* [What the task asks]:
All of the data, word for word and free of pictures, is the expected result.

* [Raw data]:
________________
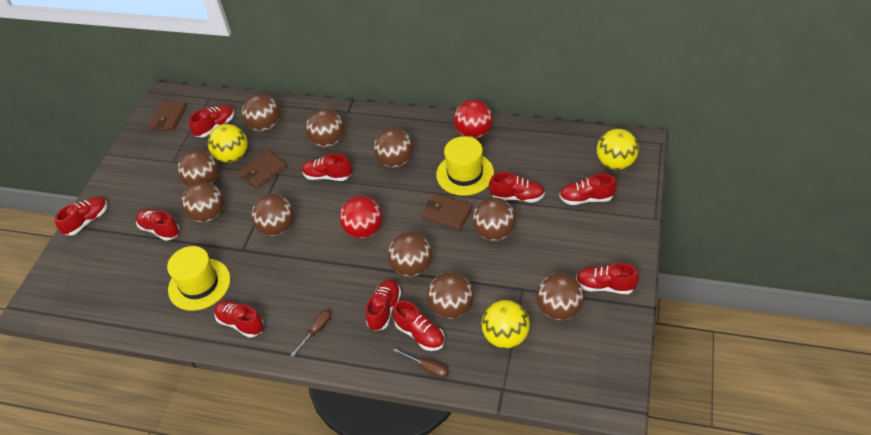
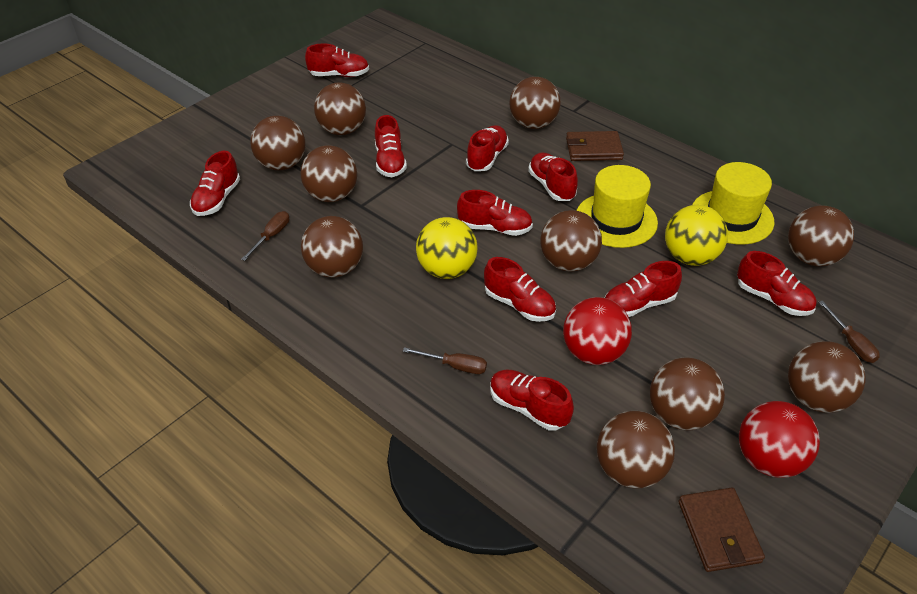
brown screwdriver: 2 -> 3
brown wallet: 3 -> 2
yellow ball: 3 -> 2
________________
* [Expected answer]:
brown screwdriver: 2 -> 3
brown wallet: 3 -> 2
yellow ball: 3 -> 2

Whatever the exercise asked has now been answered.